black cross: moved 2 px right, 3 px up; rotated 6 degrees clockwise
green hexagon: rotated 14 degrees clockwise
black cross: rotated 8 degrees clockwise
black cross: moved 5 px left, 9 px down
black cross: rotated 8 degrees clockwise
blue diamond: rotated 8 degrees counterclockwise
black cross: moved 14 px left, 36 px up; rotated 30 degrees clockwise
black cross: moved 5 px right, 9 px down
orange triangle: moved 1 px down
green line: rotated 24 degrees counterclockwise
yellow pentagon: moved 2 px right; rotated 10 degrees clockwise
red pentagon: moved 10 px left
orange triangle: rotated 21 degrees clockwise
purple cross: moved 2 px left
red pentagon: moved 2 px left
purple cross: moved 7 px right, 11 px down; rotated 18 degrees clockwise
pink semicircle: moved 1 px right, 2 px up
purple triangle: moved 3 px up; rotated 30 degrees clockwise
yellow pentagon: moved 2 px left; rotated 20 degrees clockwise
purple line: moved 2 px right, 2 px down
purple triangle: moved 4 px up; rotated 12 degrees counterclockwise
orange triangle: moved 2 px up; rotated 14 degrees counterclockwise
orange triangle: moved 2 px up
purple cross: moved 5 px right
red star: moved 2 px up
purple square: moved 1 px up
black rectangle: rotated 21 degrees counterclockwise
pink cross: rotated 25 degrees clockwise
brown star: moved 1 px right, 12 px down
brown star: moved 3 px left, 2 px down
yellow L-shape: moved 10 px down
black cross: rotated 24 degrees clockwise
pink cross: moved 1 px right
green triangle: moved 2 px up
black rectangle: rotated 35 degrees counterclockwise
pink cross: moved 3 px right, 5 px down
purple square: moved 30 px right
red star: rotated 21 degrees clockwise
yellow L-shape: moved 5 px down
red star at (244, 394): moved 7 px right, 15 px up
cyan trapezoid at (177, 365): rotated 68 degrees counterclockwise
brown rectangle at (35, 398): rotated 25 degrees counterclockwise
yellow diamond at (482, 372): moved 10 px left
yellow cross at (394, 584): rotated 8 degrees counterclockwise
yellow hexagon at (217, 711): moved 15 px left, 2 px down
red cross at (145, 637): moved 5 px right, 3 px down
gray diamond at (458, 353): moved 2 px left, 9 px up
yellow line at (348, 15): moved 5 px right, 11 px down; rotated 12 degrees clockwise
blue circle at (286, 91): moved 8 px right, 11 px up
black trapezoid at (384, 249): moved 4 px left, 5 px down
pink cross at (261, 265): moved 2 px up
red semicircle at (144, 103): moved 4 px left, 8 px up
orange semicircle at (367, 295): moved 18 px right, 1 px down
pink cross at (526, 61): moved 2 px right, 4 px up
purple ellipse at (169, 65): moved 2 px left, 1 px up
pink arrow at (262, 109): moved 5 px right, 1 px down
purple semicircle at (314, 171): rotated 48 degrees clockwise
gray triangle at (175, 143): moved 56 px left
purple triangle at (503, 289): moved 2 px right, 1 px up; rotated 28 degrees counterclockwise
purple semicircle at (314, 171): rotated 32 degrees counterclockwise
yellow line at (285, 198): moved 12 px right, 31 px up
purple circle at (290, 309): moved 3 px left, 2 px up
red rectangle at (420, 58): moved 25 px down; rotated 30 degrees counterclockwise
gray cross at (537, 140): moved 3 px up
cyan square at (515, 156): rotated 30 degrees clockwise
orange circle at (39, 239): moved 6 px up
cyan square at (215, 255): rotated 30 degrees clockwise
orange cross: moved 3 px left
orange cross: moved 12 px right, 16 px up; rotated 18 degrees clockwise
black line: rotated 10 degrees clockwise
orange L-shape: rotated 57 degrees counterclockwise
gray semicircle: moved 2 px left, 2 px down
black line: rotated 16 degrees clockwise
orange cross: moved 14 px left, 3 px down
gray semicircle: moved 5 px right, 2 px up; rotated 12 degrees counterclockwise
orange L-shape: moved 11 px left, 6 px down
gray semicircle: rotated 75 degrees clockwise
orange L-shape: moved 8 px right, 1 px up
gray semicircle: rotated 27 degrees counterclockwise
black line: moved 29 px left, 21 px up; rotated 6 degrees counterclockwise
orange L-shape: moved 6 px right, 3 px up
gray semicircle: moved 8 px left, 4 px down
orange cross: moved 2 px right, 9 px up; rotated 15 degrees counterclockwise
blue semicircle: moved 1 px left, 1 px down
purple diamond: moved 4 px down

§ Problem requirements
Return every line of the records above without alteration.

§ Final answer
black cross: moved 2 px right, 3 px up; rotated 6 degrees clockwise
green hexagon: rotated 14 degrees clockwise
black cross: rotated 8 degrees clockwise
black cross: moved 5 px left, 9 px down
black cross: rotated 8 degrees clockwise
blue diamond: rotated 8 degrees counterclockwise
black cross: moved 14 px left, 36 px up; rotated 30 degrees clockwise
black cross: moved 5 px right, 9 px down
orange triangle: moved 1 px down
green line: rotated 24 degrees counterclockwise
yellow pentagon: moved 2 px right; rotated 10 degrees clockwise
red pentagon: moved 10 px left
orange triangle: rotated 21 degrees clockwise
purple cross: moved 2 px left
red pentagon: moved 2 px left
purple cross: moved 7 px right, 11 px down; rotated 18 degrees clockwise
pink semicircle: moved 1 px right, 2 px up
purple triangle: moved 3 px up; rotated 30 degrees clockwise
yellow pentagon: moved 2 px left; rotated 20 degrees clockwise
purple line: moved 2 px right, 2 px down
purple triangle: moved 4 px up; rotated 12 degrees counterclockwise
orange triangle: moved 2 px up; rotated 14 degrees counterclockwise
orange triangle: moved 2 px up
purple cross: moved 5 px right
red star: moved 2 px up
purple square: moved 1 px up
black rectangle: rotated 21 degrees counterclockwise
pink cross: rotated 25 degrees clockwise
brown star: moved 1 px right, 12 px down
brown star: moved 3 px left, 2 px down
yellow L-shape: moved 10 px down
black cross: rotated 24 degrees clockwise
pink cross: moved 1 px right
green triangle: moved 2 px up
black rectangle: rotated 35 degrees counterclockwise
pink cross: moved 3 px right, 5 px down
purple square: moved 30 px right
red star: rotated 21 degrees clockwise
yellow L-shape: moved 5 px down
red star at (244, 394): moved 7 px right, 15 px up
cyan trapezoid at (177, 365): rotated 68 degrees counterclockwise
brown rectangle at (35, 398): rotated 25 degrees counterclockwise
yellow diamond at (482, 372): moved 10 px left
yellow cross at (394, 584): rotated 8 degrees counterclockwise
yellow hexagon at (217, 711): moved 15 px left, 2 px down
red cross at (145, 637): moved 5 px right, 3 px down
gray diamond at (458, 353): moved 2 px left, 9 px up
yellow line at (348, 15): moved 5 px right, 11 px down; rotated 12 degrees clockwise
blue circle at (286, 91): moved 8 px right, 11 px up
black trapezoid at (384, 249): moved 4 px left, 5 px down
pink cross at (261, 265): moved 2 px up
red semicircle at (144, 103): moved 4 px left, 8 px up
orange semicircle at (367, 295): moved 18 px right, 1 px down
pink cross at (526, 61): moved 2 px right, 4 px up
purple ellipse at (169, 65): moved 2 px left, 1 px up
pink arrow at (262, 109): moved 5 px right, 1 px down
purple semicircle at (314, 171): rotated 48 degrees clockwise
gray triangle at (175, 143): moved 56 px left
purple triangle at (503, 289): moved 2 px right, 1 px up; rotated 28 degrees counterclockwise
purple semicircle at (314, 171): rotated 32 degrees counterclockwise
yellow line at (285, 198): moved 12 px right, 31 px up
purple circle at (290, 309): moved 3 px left, 2 px up
red rectangle at (420, 58): moved 25 px down; rotated 30 degrees counterclockwise
gray cross at (537, 140): moved 3 px up
cyan square at (515, 156): rotated 30 degrees clockwise
orange circle at (39, 239): moved 6 px up
cyan square at (215, 255): rotated 30 degrees clockwise
orange cross: moved 3 px left
orange cross: moved 12 px right, 16 px up; rotated 18 degrees clockwise
black line: rotated 10 degrees clockwise
orange L-shape: rotated 57 degrees counterclockwise
gray semicircle: moved 2 px left, 2 px down
black line: rotated 16 degrees clockwise
orange cross: moved 14 px left, 3 px down
gray semicircle: moved 5 px right, 2 px up; rotated 12 degrees counterclockwise
orange L-shape: moved 11 px left, 6 px down
gray semicircle: rotated 75 degrees clockwise
orange L-shape: moved 8 px right, 1 px up
gray semicircle: rotated 27 degrees counterclockwise
black line: moved 29 px left, 21 px up; rotated 6 degrees counterclockwise
orange L-shape: moved 6 px right, 3 px up
gray semicircle: moved 8 px left, 4 px down
orange cross: moved 2 px right, 9 px up; rotated 15 degrees counterclockwise
blue semicircle: moved 1 px left, 1 px down
purple diamond: moved 4 px down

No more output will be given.